[Before-and-after scene images]
=== Section Start ===

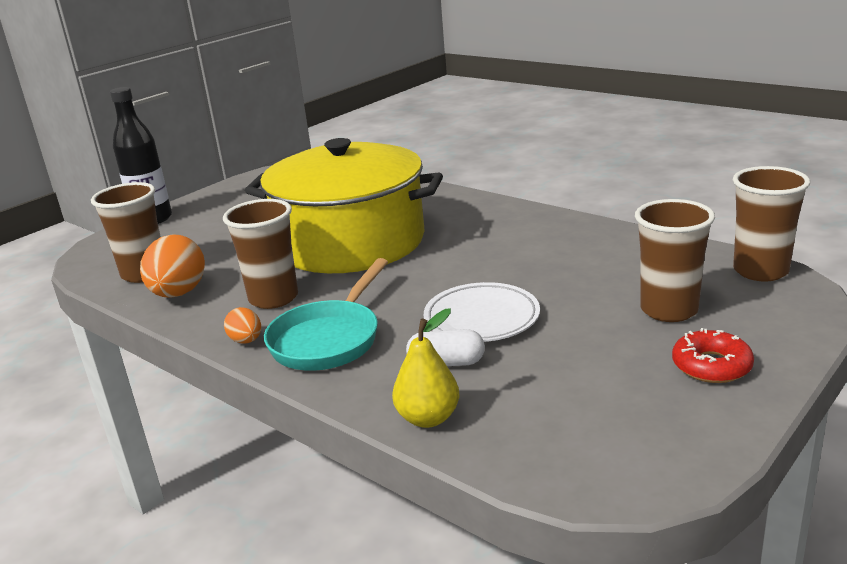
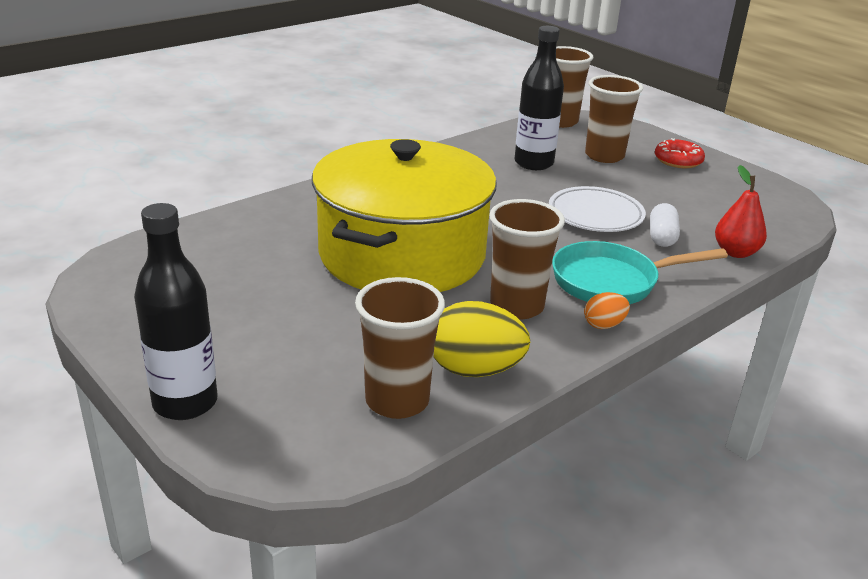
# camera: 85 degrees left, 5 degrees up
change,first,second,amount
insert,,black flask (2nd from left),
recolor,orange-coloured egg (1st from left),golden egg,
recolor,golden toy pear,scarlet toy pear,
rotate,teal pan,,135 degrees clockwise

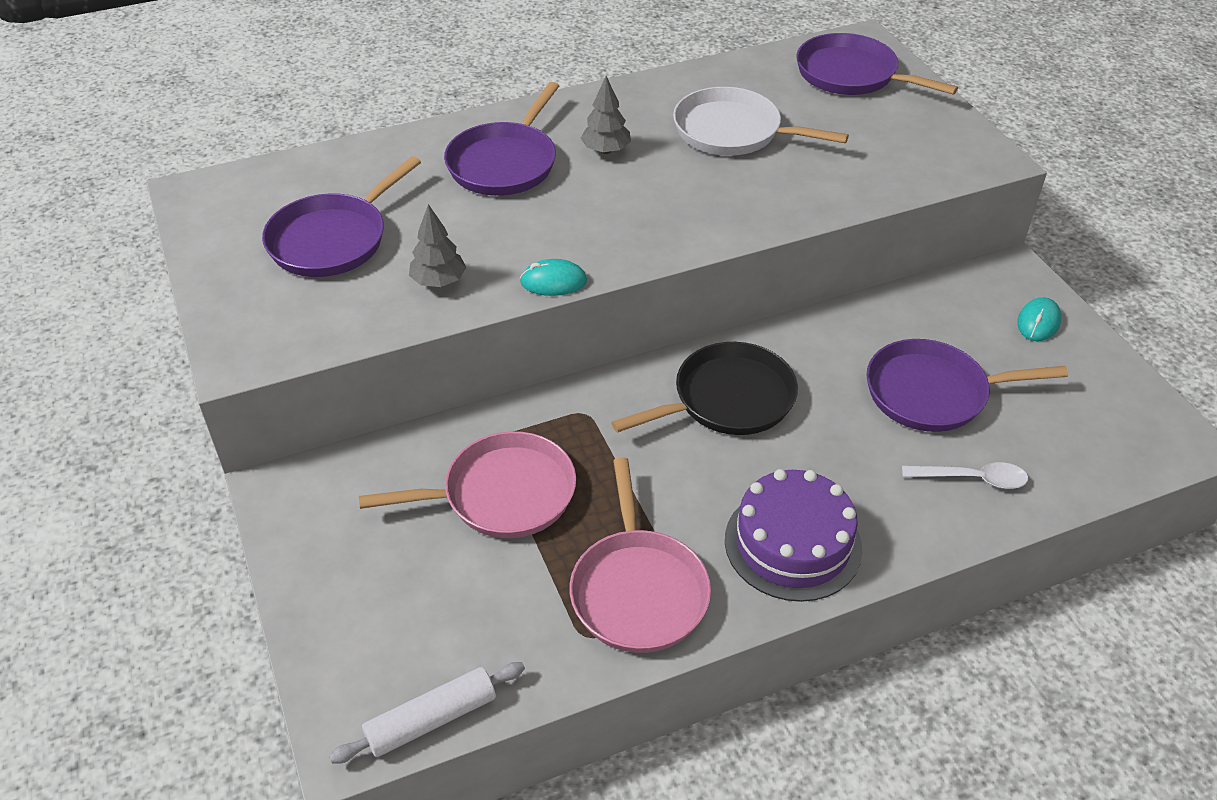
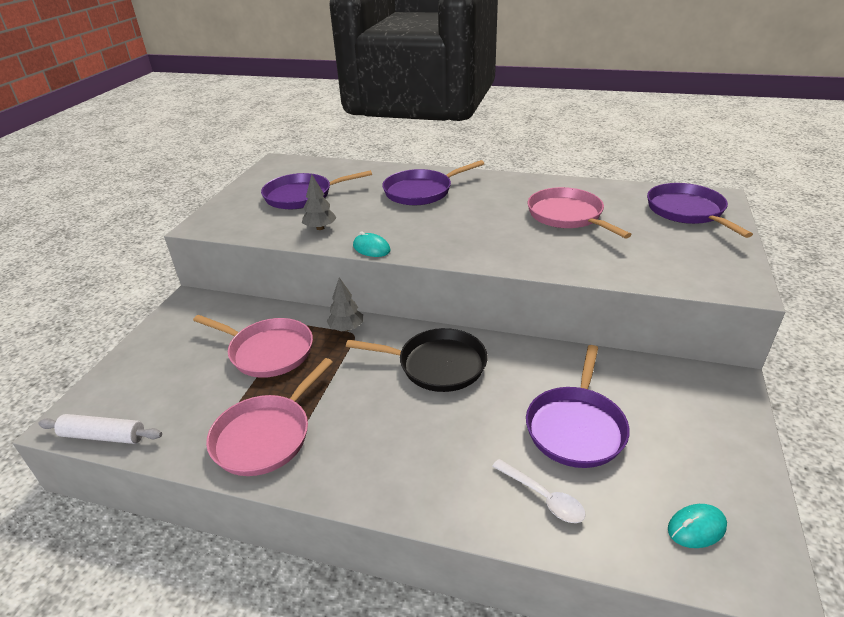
# camera: 40 degrees right, 10 degrees down
change,first,second,amount
delete,violet layer cake,,
move,grey toy tree (2nd from left),,
move,teal mouse (2nd from left),,
recolor,snow-white pan,rose-pink pan (3rd from left),
rotate,violet pan (4th from left in the first image),violet pan (3rd from left),105 degrees counterclockwise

=== Section End ===

• [Activity]:
Your answer must be the lines from the one containing "insert,,black flask (2nd" through the last line of the records, printed exactly with no pictures; please include both ends.

• [Response to this exercise]:
insert,,black flask (2nd from left),
recolor,orange-coloured egg (1st from left),golden egg,
recolor,golden toy pear,scarlet toy pear,
rotate,teal pan,,135 degrees clockwise

# camera: 40 degrees right, 10 degrees down
change,first,second,amount
delete,violet layer cake,,
move,grey toy tree (2nd from left),,
move,teal mouse (2nd from left),,
recolor,snow-white pan,rose-pink pan (3rd from left),
rotate,violet pan (4th from left in the first image),violet pan (3rd from left),105 degrees counterclockwise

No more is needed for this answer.